## Exercise directions
Please take the lines from the one holding "The PurpleDumbbell moved" through the one holding "The PurpleJar at" in the data below and copy them exactly.

## Source records
◇ ◇ ◇ ◇ ◇

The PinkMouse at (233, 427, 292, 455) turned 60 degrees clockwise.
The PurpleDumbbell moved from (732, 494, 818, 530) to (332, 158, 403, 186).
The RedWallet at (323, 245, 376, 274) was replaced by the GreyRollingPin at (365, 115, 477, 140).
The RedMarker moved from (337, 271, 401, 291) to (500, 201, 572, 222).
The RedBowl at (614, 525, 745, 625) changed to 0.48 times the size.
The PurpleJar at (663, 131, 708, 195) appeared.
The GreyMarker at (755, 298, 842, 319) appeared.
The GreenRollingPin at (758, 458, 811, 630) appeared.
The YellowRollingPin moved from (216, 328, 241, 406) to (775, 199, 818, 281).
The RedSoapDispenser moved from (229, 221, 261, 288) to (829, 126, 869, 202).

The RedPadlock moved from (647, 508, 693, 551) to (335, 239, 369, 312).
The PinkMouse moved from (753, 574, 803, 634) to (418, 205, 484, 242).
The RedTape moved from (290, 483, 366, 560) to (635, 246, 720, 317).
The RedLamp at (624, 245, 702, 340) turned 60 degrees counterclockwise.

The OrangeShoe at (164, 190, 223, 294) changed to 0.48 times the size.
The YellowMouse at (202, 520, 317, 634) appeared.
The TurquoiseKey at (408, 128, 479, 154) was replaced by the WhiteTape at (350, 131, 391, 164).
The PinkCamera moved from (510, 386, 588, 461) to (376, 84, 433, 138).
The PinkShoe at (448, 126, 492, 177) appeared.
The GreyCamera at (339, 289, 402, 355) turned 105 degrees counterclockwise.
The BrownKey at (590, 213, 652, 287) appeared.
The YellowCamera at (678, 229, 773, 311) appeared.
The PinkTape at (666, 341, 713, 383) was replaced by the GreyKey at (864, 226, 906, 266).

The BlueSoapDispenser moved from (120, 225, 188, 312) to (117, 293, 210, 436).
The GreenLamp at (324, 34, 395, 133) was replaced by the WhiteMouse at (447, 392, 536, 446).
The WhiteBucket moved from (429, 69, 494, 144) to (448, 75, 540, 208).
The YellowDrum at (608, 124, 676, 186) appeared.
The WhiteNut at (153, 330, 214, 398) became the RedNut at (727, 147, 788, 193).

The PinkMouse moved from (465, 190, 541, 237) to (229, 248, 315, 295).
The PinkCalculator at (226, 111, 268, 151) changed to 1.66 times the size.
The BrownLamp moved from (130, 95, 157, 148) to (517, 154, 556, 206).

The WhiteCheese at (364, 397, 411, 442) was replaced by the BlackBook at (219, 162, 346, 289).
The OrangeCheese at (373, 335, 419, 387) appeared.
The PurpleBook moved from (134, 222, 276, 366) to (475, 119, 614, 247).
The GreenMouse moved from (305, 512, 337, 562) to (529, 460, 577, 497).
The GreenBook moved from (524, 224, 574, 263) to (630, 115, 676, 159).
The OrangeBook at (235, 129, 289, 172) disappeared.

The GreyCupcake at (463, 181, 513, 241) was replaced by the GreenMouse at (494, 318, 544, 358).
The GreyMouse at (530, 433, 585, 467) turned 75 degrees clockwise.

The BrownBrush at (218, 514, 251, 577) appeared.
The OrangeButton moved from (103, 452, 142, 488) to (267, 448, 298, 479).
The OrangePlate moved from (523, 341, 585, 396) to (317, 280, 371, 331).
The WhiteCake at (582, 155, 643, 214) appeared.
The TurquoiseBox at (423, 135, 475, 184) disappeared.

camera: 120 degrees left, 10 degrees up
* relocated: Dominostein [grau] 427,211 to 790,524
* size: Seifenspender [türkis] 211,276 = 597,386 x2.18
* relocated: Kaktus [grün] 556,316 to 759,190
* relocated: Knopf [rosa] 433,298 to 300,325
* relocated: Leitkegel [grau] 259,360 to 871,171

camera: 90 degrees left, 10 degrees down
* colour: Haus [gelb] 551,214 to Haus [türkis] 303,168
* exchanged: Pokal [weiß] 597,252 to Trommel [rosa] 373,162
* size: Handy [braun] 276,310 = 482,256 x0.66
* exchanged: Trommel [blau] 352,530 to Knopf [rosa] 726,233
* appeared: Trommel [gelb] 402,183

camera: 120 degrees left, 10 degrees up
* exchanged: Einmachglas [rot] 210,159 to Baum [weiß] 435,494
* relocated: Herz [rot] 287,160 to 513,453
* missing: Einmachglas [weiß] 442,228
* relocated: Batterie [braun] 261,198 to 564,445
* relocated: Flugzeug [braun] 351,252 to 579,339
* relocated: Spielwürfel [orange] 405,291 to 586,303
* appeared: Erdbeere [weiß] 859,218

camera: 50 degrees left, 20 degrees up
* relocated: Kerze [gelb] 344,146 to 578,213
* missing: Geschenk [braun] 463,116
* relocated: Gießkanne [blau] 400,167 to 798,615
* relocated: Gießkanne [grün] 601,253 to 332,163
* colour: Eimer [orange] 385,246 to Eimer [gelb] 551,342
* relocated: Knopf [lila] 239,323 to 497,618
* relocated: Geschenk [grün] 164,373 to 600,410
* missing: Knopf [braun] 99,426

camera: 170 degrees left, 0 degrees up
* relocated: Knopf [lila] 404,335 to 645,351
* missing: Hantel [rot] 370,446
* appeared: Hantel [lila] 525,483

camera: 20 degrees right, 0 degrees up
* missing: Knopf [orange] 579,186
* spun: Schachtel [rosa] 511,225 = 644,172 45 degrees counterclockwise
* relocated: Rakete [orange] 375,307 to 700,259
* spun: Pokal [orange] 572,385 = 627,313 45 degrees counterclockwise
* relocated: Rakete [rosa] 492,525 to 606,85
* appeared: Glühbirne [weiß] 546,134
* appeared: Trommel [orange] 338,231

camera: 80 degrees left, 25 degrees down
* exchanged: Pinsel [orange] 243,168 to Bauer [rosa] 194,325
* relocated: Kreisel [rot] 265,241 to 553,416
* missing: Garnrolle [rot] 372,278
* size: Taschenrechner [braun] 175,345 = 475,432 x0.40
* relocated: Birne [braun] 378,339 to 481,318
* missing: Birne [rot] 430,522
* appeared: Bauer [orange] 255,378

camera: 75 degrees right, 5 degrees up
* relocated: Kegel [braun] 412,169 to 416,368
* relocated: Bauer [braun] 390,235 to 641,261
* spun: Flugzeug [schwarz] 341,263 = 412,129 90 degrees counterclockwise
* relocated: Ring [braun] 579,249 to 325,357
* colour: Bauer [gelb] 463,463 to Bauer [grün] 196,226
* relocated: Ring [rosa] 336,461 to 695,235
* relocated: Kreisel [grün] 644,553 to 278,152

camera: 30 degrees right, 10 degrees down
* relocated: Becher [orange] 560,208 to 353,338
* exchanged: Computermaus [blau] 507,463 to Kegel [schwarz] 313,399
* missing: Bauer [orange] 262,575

◇ ◇ ◇ ◇ ◇

## Task answer
The PurpleDumbbell moved from (732, 494, 818, 530) to (332, 158, 403, 186).
The RedWallet at (323, 245, 376, 274) was replaced by the GreyRollingPin at (365, 115, 477, 140).
The RedMarker moved from (337, 271, 401, 291) to (500, 201, 572, 222).
The RedBowl at (614, 525, 745, 625) changed to 0.48 times the size.
The PurpleJar at (663, 131, 708, 195) appeared.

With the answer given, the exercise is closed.